▶ [What needs to be done]
Please copy each line from the entries that contains the string "RESET".
*** Supplied data ***
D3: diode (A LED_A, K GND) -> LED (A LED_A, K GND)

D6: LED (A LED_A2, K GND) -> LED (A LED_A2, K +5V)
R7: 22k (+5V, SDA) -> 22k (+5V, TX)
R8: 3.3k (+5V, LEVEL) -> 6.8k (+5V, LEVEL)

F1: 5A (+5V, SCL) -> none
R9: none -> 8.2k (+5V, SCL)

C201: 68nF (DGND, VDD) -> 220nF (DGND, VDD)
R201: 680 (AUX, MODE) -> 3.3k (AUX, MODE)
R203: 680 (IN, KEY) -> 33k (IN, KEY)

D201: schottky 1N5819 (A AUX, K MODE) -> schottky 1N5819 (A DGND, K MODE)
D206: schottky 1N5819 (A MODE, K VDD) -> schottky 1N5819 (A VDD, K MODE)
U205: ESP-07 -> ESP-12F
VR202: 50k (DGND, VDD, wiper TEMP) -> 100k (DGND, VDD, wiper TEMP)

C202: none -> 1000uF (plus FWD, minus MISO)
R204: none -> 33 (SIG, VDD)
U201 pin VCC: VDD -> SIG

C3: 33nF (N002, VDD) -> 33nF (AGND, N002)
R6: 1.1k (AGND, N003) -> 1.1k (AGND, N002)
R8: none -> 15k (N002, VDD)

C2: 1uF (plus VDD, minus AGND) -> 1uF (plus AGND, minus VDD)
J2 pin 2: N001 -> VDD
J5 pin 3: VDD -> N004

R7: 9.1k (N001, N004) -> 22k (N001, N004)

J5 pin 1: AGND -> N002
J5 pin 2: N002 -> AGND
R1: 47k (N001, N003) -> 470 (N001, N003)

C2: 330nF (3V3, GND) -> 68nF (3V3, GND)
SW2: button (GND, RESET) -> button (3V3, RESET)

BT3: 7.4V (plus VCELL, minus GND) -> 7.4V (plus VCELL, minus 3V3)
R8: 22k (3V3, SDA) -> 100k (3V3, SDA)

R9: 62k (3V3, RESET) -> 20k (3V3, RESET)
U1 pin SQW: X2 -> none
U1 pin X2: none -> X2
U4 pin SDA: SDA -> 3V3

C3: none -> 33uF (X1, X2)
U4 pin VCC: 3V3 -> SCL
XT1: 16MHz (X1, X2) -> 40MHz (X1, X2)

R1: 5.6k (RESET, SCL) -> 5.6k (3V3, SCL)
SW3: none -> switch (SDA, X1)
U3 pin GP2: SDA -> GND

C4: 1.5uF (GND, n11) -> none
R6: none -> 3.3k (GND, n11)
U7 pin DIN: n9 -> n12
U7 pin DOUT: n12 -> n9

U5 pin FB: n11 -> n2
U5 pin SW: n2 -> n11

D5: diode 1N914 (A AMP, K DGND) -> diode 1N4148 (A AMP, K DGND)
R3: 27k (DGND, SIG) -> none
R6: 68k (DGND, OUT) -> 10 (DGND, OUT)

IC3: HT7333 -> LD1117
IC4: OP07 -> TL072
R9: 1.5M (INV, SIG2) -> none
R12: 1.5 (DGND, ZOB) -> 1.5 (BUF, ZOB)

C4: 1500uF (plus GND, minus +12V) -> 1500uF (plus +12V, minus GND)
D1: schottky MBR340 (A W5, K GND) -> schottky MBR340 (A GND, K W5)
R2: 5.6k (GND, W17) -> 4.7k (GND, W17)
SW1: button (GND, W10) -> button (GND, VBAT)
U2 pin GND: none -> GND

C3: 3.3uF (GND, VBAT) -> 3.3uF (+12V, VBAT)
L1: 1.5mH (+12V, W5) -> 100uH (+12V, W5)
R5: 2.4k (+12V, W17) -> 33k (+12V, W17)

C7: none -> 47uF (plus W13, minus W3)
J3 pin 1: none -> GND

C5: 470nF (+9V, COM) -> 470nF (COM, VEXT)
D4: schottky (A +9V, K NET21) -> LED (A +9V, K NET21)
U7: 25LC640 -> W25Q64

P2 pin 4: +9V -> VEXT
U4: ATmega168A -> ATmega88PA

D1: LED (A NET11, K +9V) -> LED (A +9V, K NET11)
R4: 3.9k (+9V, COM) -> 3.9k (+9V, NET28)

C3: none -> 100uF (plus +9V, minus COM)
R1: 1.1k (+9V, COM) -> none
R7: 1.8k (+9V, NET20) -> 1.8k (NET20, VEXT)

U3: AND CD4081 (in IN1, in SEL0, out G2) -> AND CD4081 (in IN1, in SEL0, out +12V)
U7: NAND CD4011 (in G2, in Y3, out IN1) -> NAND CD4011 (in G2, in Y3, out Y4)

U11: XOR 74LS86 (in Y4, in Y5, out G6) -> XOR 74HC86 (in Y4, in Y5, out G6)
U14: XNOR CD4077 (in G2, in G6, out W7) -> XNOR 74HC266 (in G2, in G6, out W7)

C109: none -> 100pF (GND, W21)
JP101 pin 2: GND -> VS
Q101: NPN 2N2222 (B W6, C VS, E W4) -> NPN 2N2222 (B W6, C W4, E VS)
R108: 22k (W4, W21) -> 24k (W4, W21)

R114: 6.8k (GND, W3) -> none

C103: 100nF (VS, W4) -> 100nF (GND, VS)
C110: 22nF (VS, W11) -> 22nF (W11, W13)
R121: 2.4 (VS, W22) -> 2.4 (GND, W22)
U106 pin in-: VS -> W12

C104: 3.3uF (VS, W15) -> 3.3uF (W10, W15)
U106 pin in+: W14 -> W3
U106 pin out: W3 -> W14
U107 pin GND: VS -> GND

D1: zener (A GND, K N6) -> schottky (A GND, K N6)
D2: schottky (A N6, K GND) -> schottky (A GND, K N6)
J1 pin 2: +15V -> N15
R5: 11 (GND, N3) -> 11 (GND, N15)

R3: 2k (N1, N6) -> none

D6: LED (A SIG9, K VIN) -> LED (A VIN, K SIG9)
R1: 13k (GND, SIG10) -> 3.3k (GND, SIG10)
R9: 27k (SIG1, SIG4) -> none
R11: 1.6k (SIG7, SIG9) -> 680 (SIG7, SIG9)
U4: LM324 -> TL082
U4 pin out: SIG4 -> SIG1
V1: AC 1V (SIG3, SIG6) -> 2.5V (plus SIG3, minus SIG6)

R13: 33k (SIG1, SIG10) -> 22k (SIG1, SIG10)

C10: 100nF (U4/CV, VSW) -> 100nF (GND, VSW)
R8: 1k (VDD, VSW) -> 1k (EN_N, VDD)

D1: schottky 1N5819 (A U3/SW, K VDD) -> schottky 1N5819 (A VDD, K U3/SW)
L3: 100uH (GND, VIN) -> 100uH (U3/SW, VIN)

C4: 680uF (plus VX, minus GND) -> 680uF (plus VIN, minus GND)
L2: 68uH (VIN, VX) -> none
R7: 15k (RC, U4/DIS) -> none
***
▶ [Response box]
SW2: button (GND, RESET) -> button (3V3, RESET)
R9: 62k (3V3, RESET) -> 20k (3V3, RESET)
R1: 5.6k (RESET, SCL) -> 5.6k (3V3, SCL)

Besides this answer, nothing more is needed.